PROBLEM DESCRIPTION:
The lines from the first line of the entries through the line containing "none -> red brick B1:B2 level 2" are to be repeated exactly, with both of those lines included.

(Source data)
────────

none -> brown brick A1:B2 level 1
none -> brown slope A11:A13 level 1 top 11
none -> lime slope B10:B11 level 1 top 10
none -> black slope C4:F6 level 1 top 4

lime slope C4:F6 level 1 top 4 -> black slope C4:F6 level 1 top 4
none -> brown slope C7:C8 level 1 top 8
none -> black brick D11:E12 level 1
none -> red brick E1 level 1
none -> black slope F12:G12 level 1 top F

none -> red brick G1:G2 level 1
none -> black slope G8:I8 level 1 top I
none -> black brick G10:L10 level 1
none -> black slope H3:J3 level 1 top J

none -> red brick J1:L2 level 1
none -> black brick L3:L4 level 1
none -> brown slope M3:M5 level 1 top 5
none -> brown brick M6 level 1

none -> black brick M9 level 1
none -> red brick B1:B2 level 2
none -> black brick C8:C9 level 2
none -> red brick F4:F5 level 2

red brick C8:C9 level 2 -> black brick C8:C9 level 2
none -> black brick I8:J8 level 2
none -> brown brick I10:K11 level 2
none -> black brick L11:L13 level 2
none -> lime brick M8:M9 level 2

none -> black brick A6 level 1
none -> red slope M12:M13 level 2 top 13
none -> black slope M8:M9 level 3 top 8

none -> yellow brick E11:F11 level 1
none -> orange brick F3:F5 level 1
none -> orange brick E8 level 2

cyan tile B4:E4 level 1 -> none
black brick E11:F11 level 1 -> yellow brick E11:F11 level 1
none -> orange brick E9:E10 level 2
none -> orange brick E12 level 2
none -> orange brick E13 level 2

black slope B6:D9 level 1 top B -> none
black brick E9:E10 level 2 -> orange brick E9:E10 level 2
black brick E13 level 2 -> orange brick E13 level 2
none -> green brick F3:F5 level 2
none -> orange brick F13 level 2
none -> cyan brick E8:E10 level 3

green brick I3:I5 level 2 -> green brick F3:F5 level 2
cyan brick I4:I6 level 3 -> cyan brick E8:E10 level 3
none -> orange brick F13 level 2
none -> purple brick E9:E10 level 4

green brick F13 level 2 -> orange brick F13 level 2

────────

ANSWER BELOW:
none -> brown brick A1:B2 level 1
none -> brown slope A11:A13 level 1 top 11
none -> lime slope B10:B11 level 1 top 10
none -> black slope C4:F6 level 1 top 4

lime slope C4:F6 level 1 top 4 -> black slope C4:F6 level 1 top 4
none -> brown slope C7:C8 level 1 top 8
none -> black brick D11:E12 level 1
none -> red brick E1 level 1
none -> black slope F12:G12 level 1 top F

none -> red brick G1:G2 level 1
none -> black slope G8:I8 level 1 top I
none -> black brick G10:L10 level 1
none -> black slope H3:J3 level 1 top J

none -> red brick J1:L2 level 1
none -> black brick L3:L4 level 1
none -> brown slope M3:M5 level 1 top 5
none -> brown brick M6 level 1

none -> black brick M9 level 1
none -> red brick B1:B2 level 2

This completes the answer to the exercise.